───── Dataset extract ─────

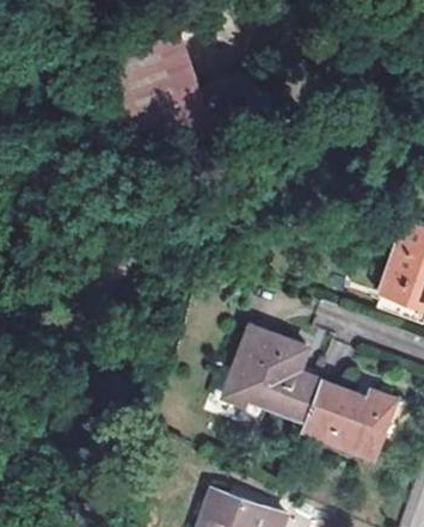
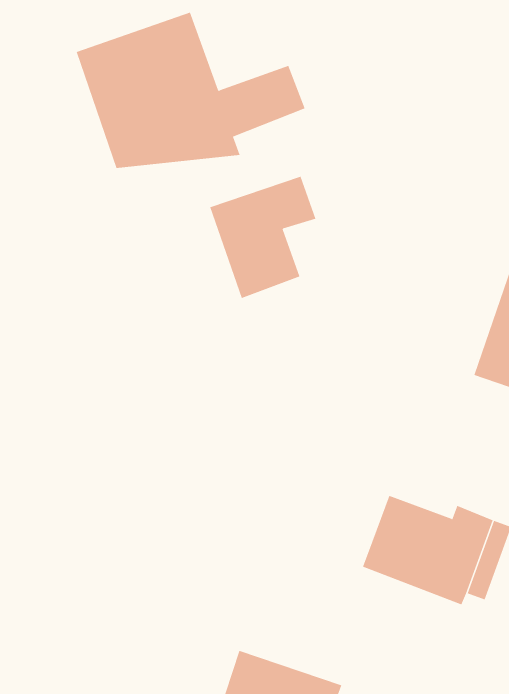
building: none -> [209,176,316,299]
building: [221,325,319,421] -> none

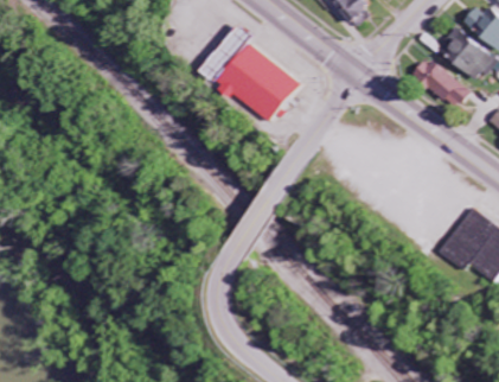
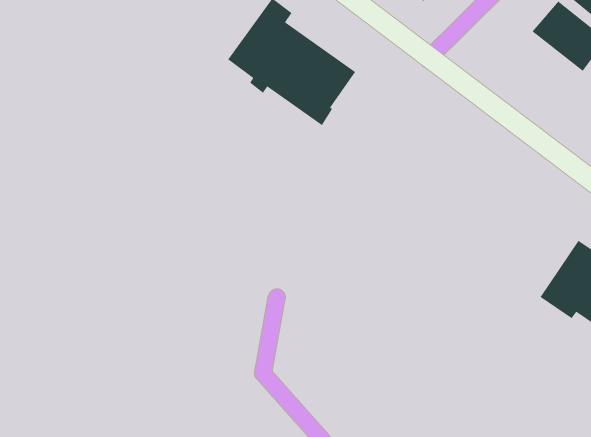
building: [418,57,465,106] -> none

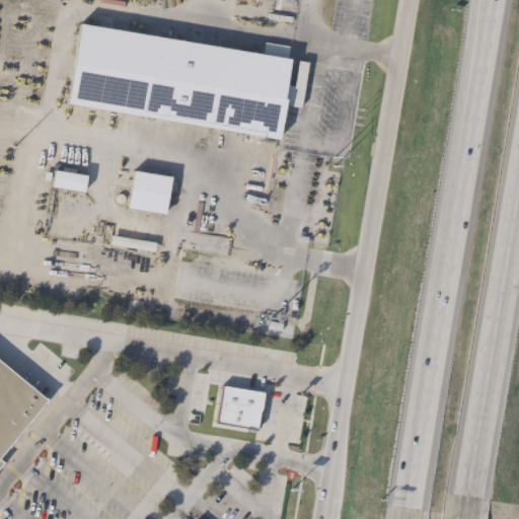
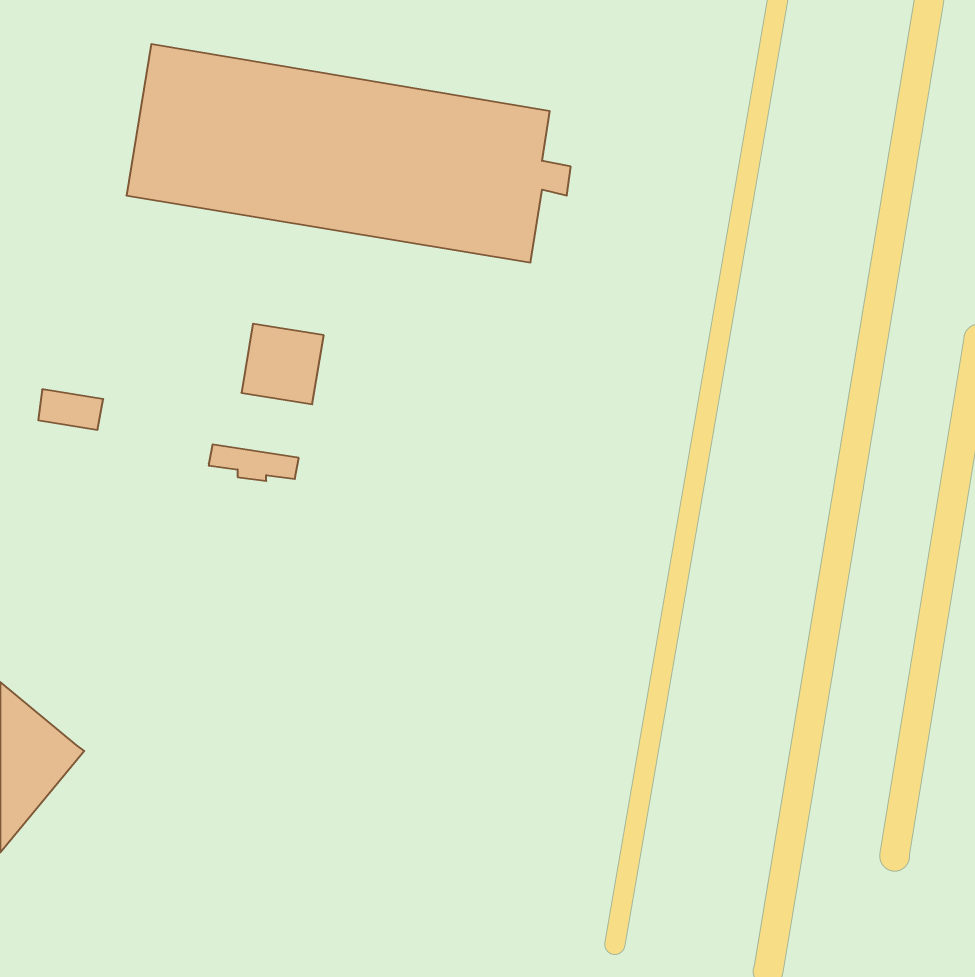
building: [54,170,88,192] -> [38,390,103,430]
building: [216,383,268,430] -> none

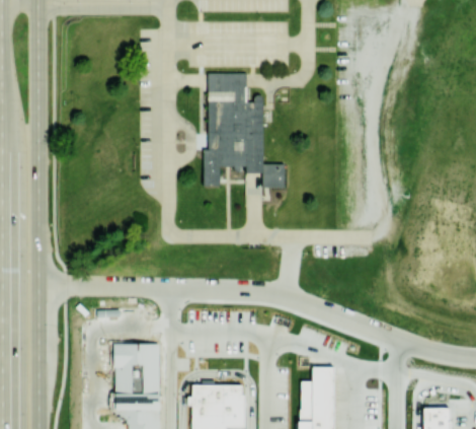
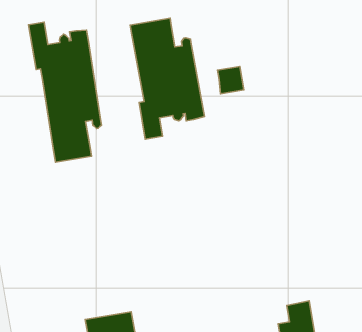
building: none -> [28,22,101,162]
building: [263,164,287,188] -> [217,66,244,94]

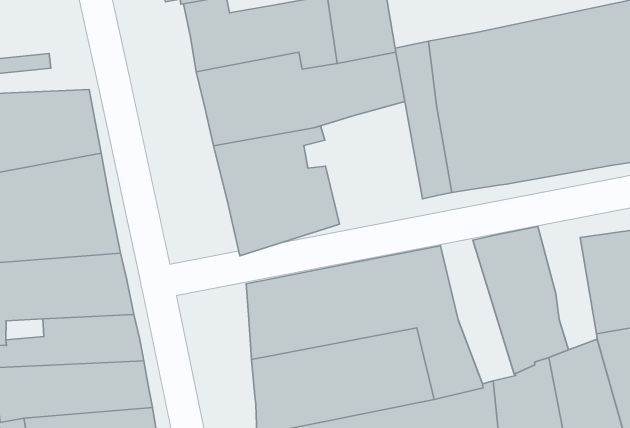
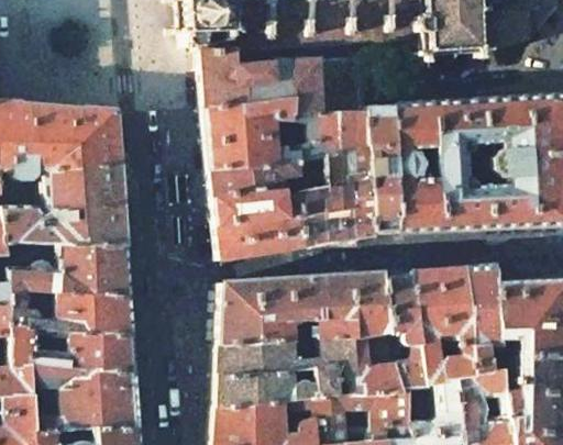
building: none -> [297,152,373,244]
building: none -> [463,264,499,368]
building: none -> [383,270,430,387]

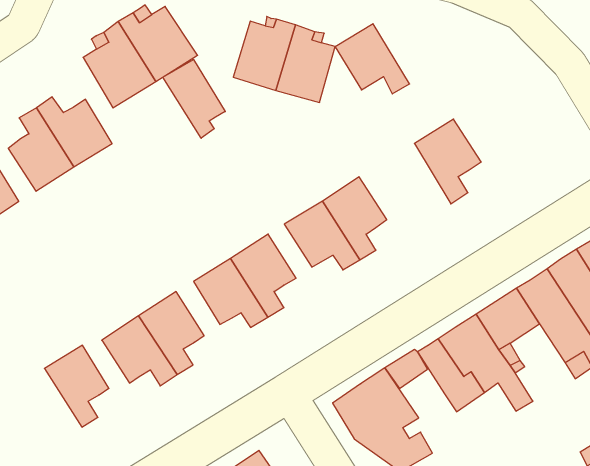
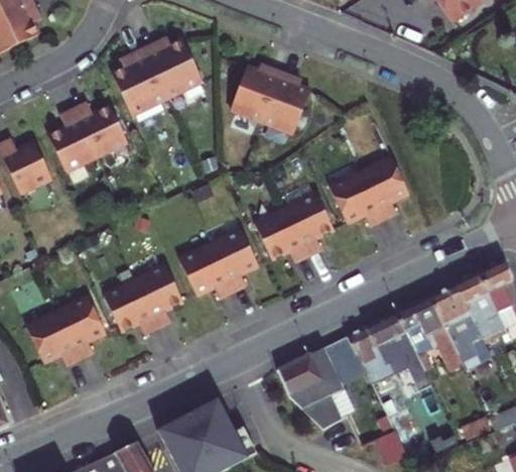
building: [335,24,410,94] -> [331,175,384,231]
building: [163,59,225,138] -> none
building: none -> [27,313,82,368]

─────

### [Your goal]
Please reproduce, exactly and only, the lines from the line containing "building: [418,57,465,106] -> none" through the last line of the material above, minus any pictures.

### [Result of this task]
building: [418,57,465,106] -> none

building: [54,170,88,192] -> [38,390,103,430]
building: [216,383,268,430] -> none

building: none -> [28,22,101,162]
building: [263,164,287,188] -> [217,66,244,94]

building: none -> [297,152,373,244]
building: none -> [463,264,499,368]
building: none -> [383,270,430,387]

building: [335,24,410,94] -> [331,175,384,231]
building: [163,59,225,138] -> none
building: none -> [27,313,82,368]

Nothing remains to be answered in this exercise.